> **REQUIREMENT**
A faithful copy of the listing below is needed, one that contains no pictures.

> **DATA TO PROCESS**
........
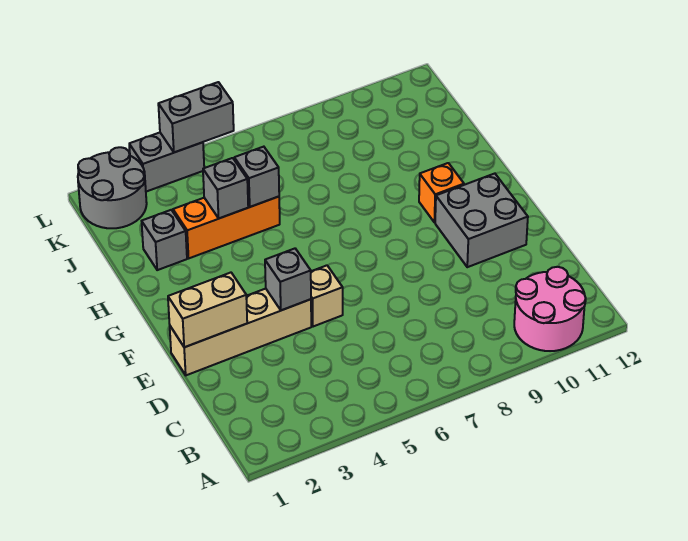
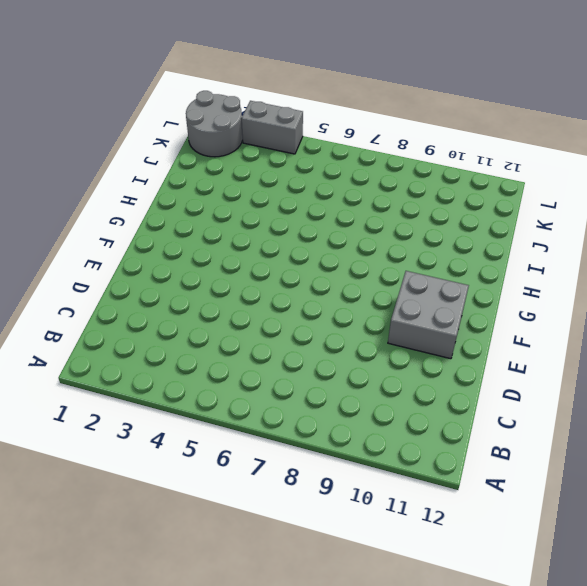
none -> pink round brick A10:B11 level 1
none -> tan brick E1:E4 level 1
none -> tan brick E5 level 1

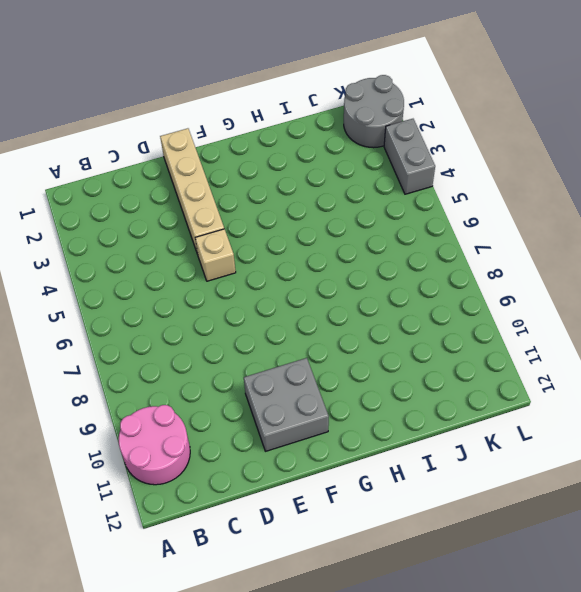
none -> orange brick G10 level 1
none -> grey brick I2 level 1
none -> orange brick I3:I5 level 1

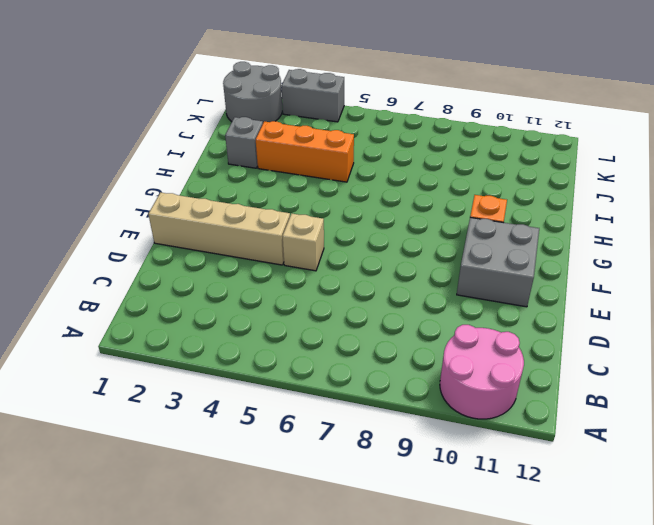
none -> tan brick E1:E2 level 2
none -> grey brick E4 level 2
none -> grey brick I4 level 2

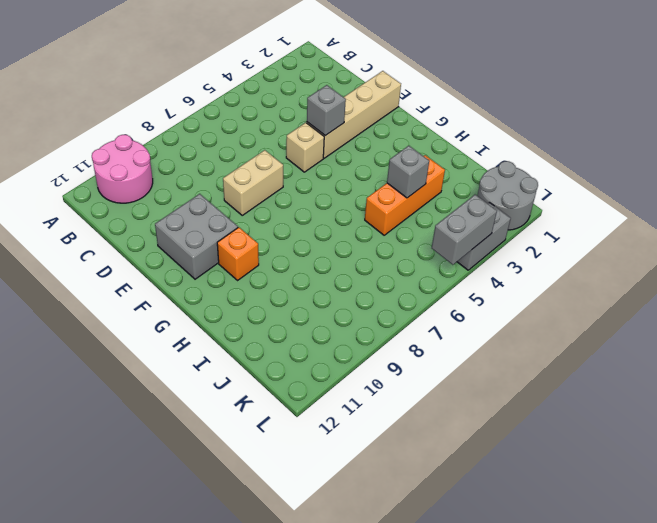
tan brick E7:E8 level 1 -> tan brick E1:E2 level 2
none -> grey brick I2 level 1
none -> grey brick I5 level 2

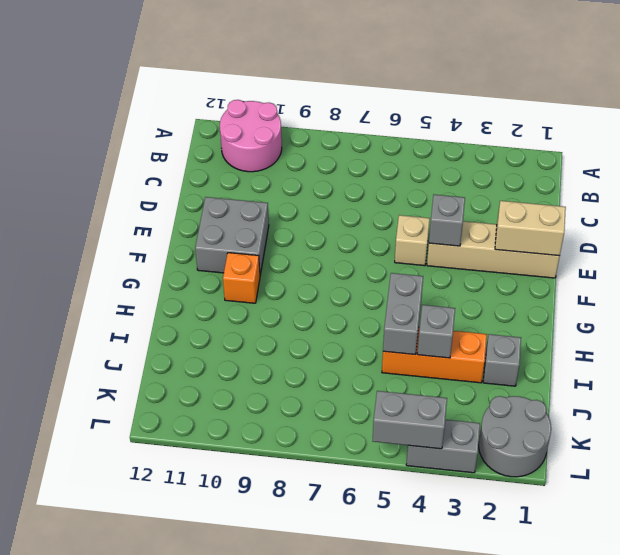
grey brick H5:I5 level 2 -> grey brick I5 level 2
........
> **ANSWER TO THE EXERCISE**
none -> pink round brick A10:B11 level 1
none -> tan brick E1:E4 level 1
none -> tan brick E5 level 1

none -> orange brick G10 level 1
none -> grey brick I2 level 1
none -> orange brick I3:I5 level 1

none -> tan brick E1:E2 level 2
none -> grey brick E4 level 2
none -> grey brick I4 level 2

tan brick E7:E8 level 1 -> tan brick E1:E2 level 2
none -> grey brick I2 level 1
none -> grey brick I5 level 2

grey brick H5:I5 level 2 -> grey brick I5 level 2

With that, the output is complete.